(Data to process)

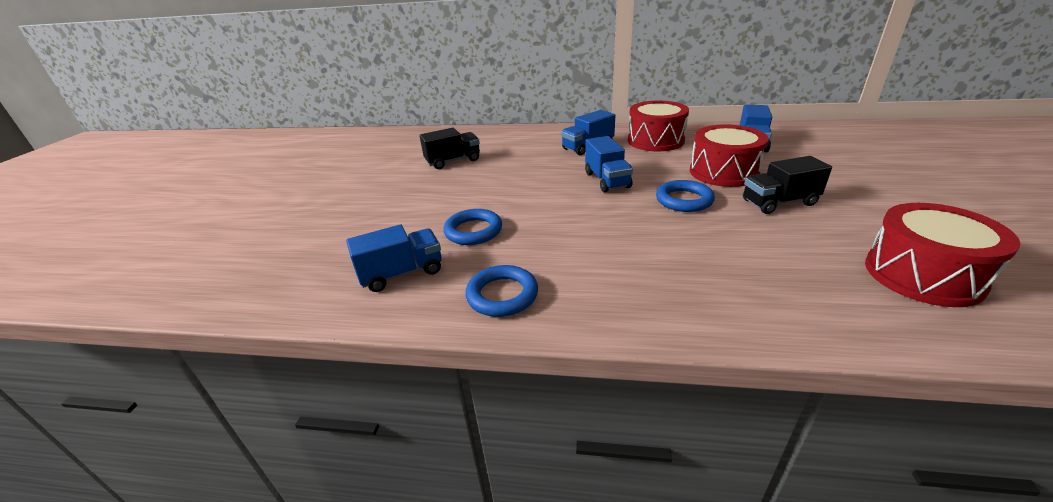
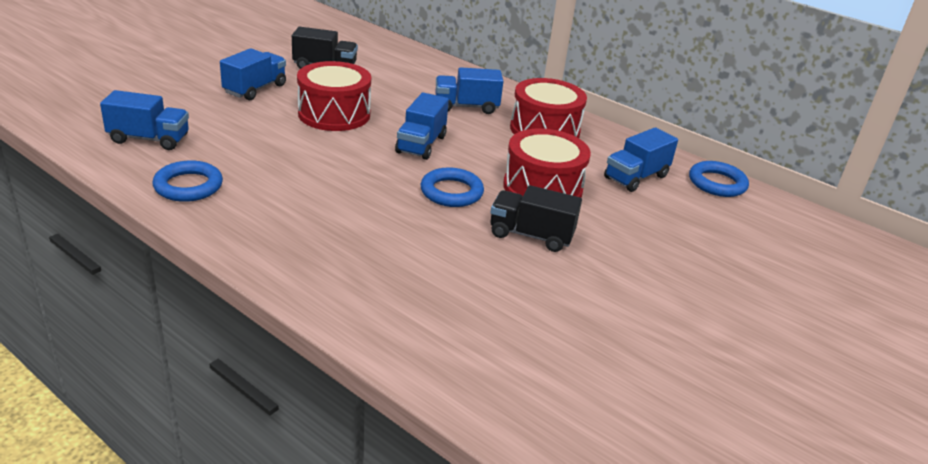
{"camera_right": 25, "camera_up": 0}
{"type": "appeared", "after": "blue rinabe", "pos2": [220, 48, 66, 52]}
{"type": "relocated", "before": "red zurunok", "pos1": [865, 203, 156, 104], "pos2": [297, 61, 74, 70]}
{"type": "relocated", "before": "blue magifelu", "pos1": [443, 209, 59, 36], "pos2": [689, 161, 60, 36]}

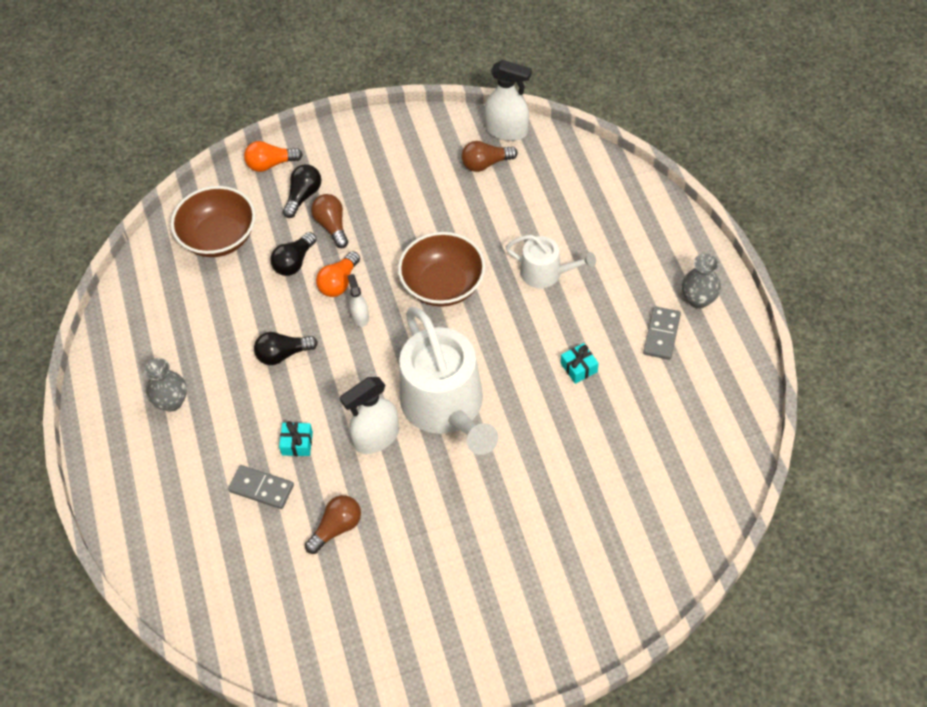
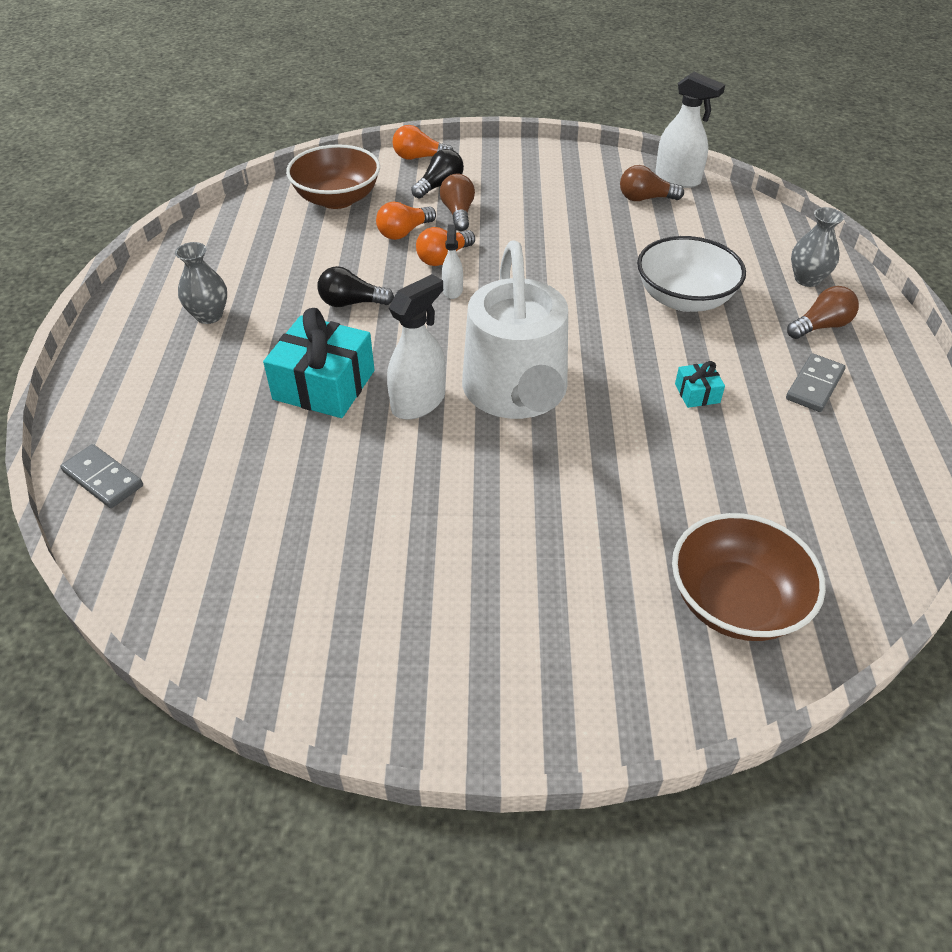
{"camera_right": 15, "camera_up": -10}
{"type": "relocated", "before": "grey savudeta", "pos1": [228, 465, 66, 44], "pos2": [60, 444, 83, 64]}
{"type": "size", "before": "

(End Data to process)

- What the task requires -
Print out all the material above exactly as it appears, omitting the images.

- Written reply -
{"camera_right": 25, "camera_up": 0}
{"type": "appeared", "after": "blue rinabe", "pos2": [220, 48, 66, 52]}
{"type": "relocated", "before": "red zurunok", "pos1": [865, 203, 156, 104], "pos2": [297, 61, 74, 70]}
{"type": "relocated", "before": "blue magifelu", "pos1": [443, 209, 59, 36], "pos2": [689, 161, 60, 36]}

{"camera_right": 15, "camera_up": -10}
{"type": "relocated", "before": "grey savudeta", "pos1": [228, 465, 66, 44], "pos2": [60, 444, 83, 64]}
{"type": "size", "before": "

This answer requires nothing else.